HOW TO COMPLETE THIS TASK: Print, exactly as written, the line containing "(815, 417) = (738, 325): none -> red trophy" and every line after it, ending with the final line of the data below.

COLLECTED DATA:

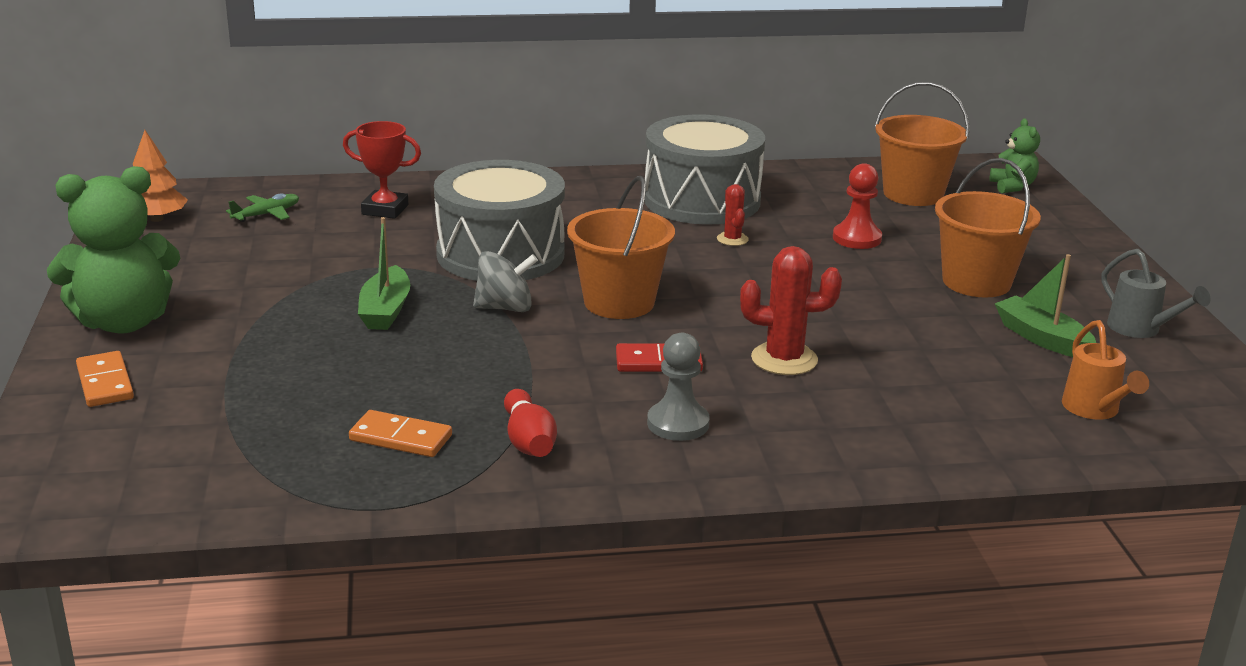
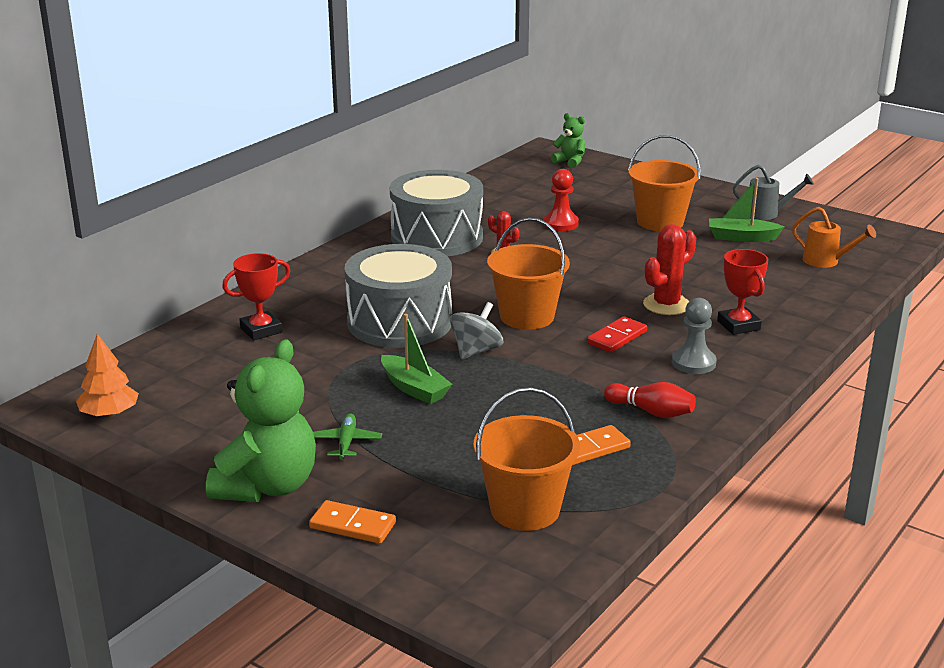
camera: 45 degrees left, 0 degrees up
(266, 214) = (185, 372): green plane -> green plane (346, 442)
(815, 417) = (738, 325): none -> red trophy
(913, 194) = (534, 186): orange bucket -> orange bucket (525, 509)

WRITTEN ANSWER:
(815, 417) = (738, 325): none -> red trophy
(913, 194) = (534, 186): orange bucket -> orange bucket (525, 509)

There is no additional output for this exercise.